#### Problem details
Your reply should hold every record exactly as given, with no pictures in it.

>>>

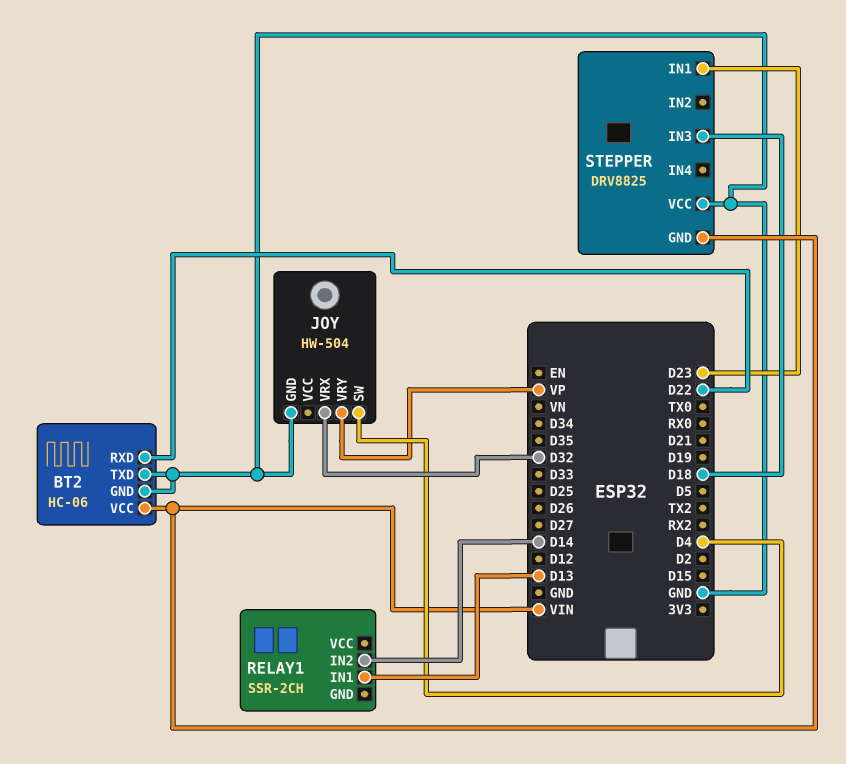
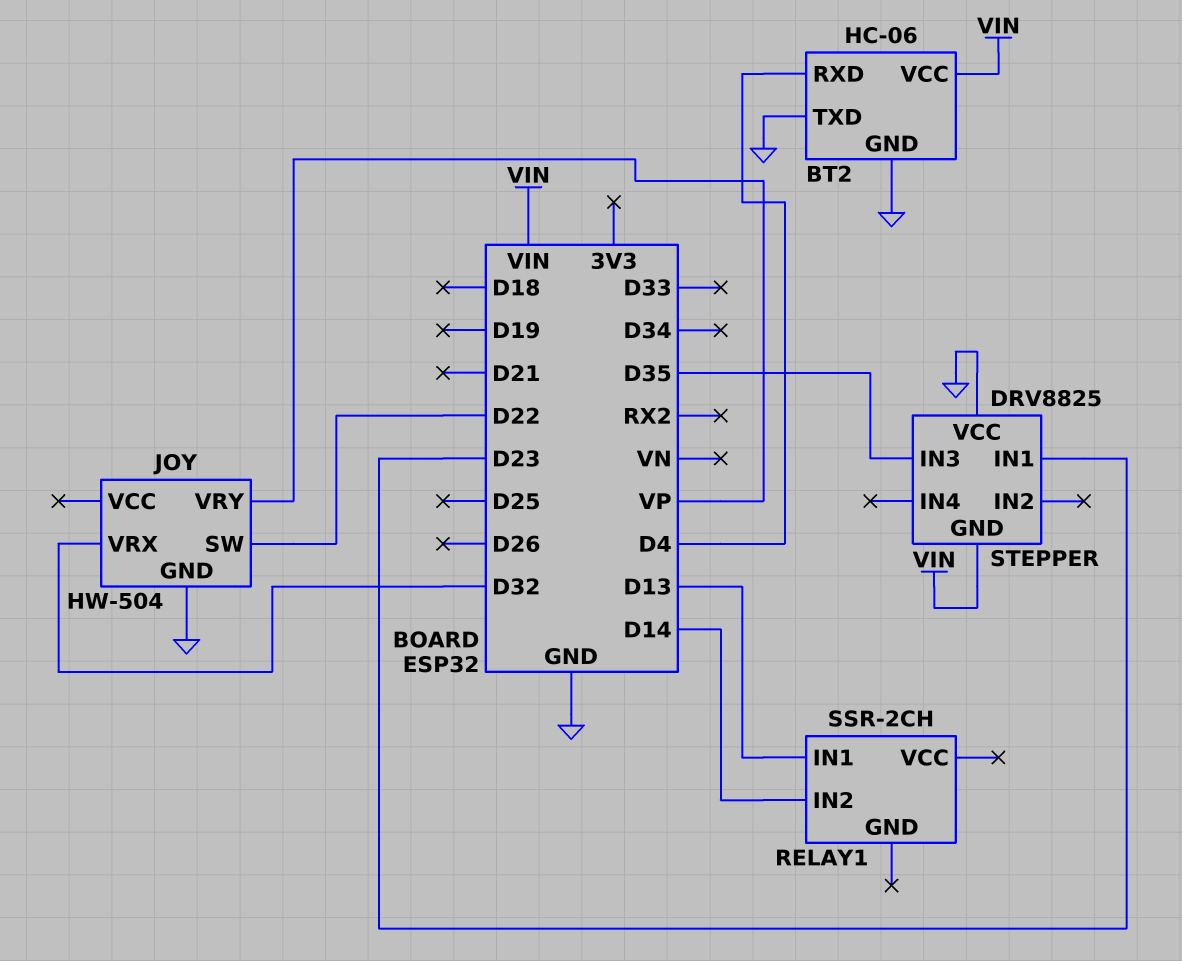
BT2 pin RXD: D22 -> D4
JOY pin SW: D4 -> D22
STEPPER pin IN3: D18 -> D35

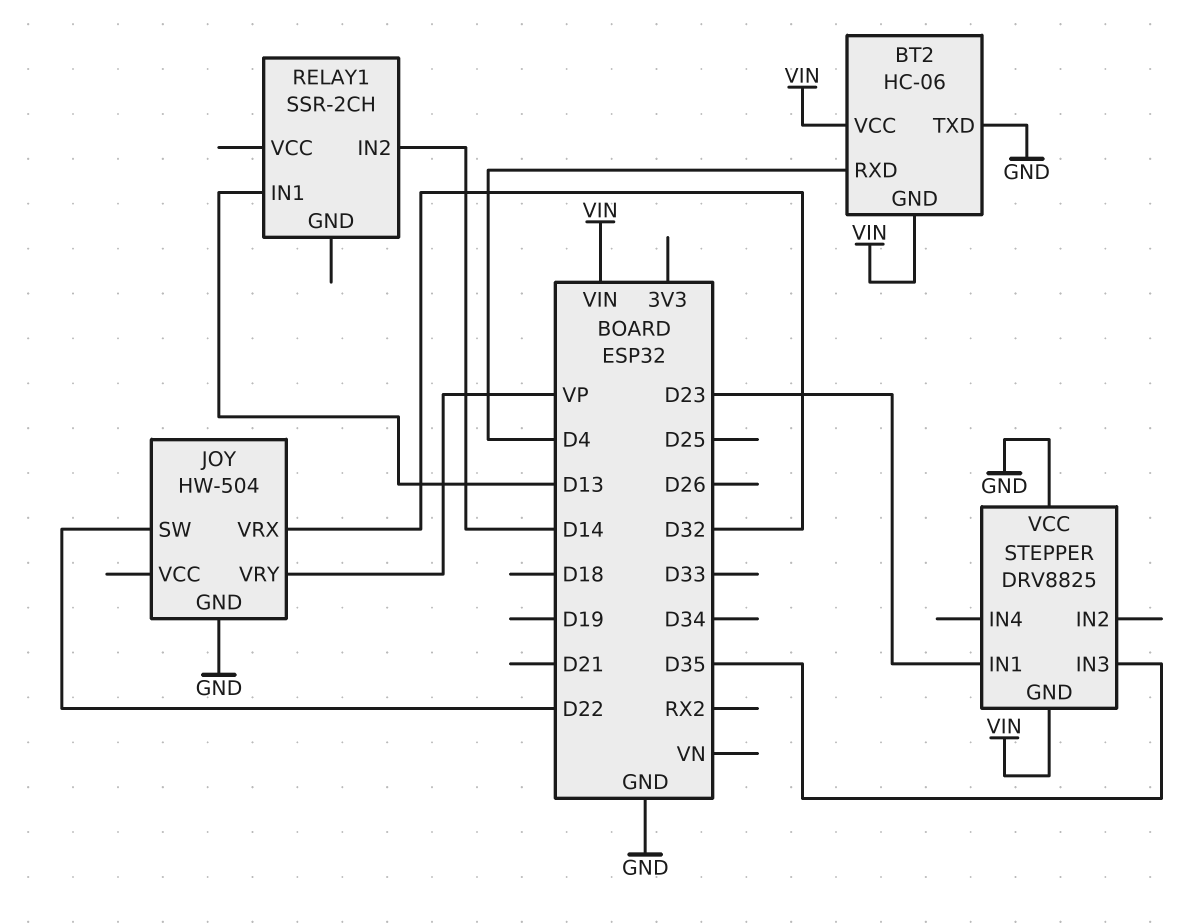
BT2 pin GND: GND -> VIN

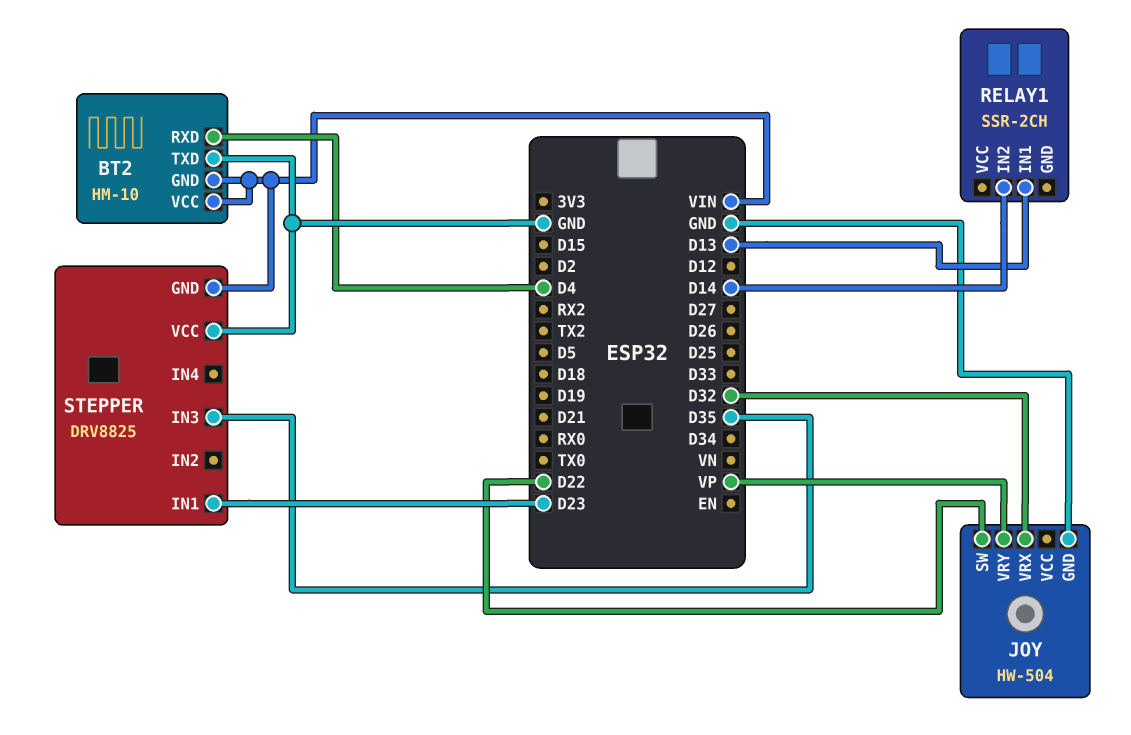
BT2: HC-06 -> HM-10

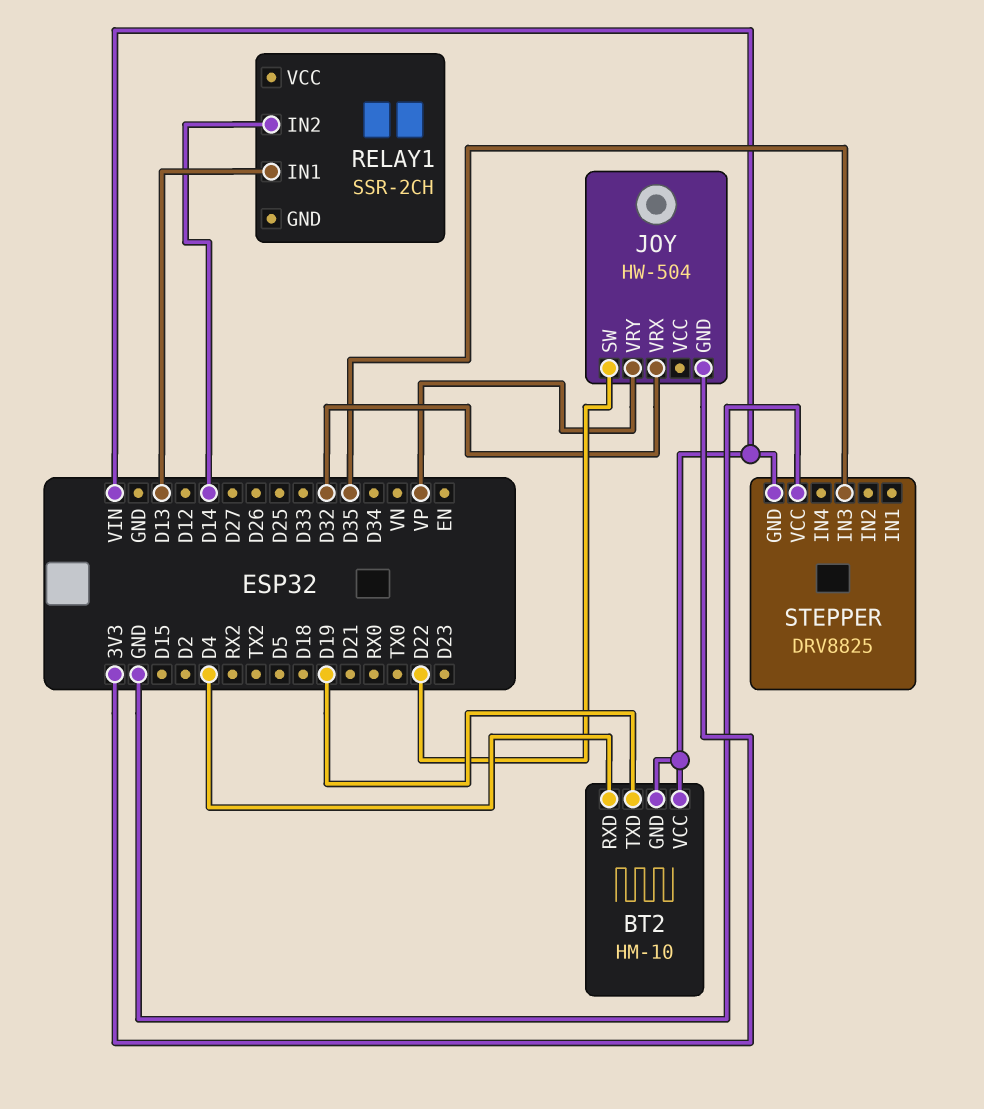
BT2 pin TXD: GND -> D19
JOY pin GND: GND -> 3V3
STEPPER pin IN1: D23 -> none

<<<

#### Solution to the problem
BT2 pin RXD: D22 -> D4
JOY pin SW: D4 -> D22
STEPPER pin IN3: D18 -> D35

BT2 pin GND: GND -> VIN

BT2: HC-06 -> HM-10

BT2 pin TXD: GND -> D19
JOY pin GND: GND -> 3V3
STEPPER pin IN1: D23 -> none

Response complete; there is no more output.